**ACTIVITY**
Report each line from the entries in which "blue" can be found.

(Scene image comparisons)

----

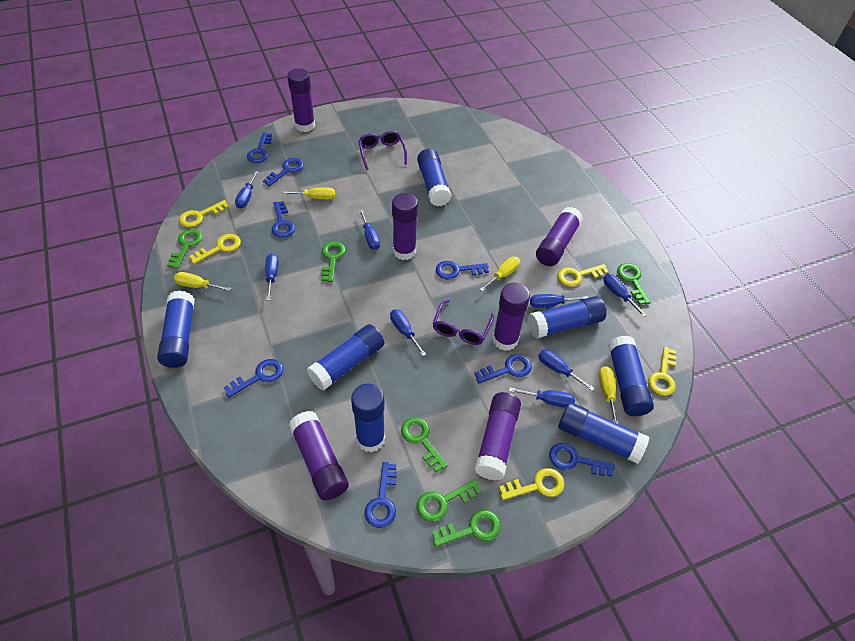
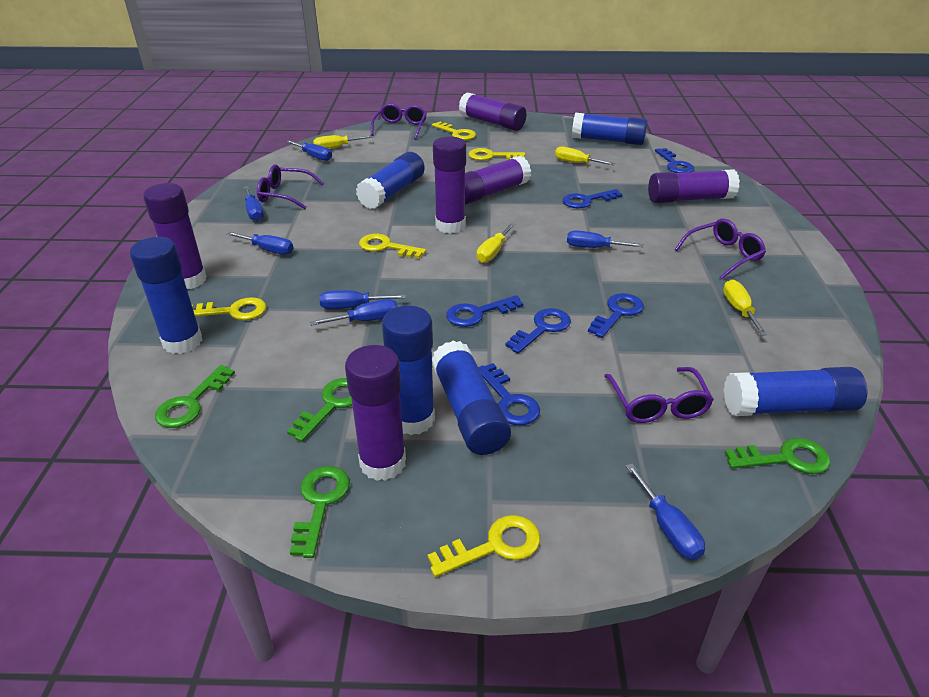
blue glue stick: 7 -> 6
blue key: 8 -> 6
blue screwdriver: 8 -> 7
green key: 6 -> 4
purple glasses: 2 -> 4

----

**WORKED SOLUTION**
blue glue stick: 7 -> 6
blue key: 8 -> 6
blue screwdriver: 8 -> 7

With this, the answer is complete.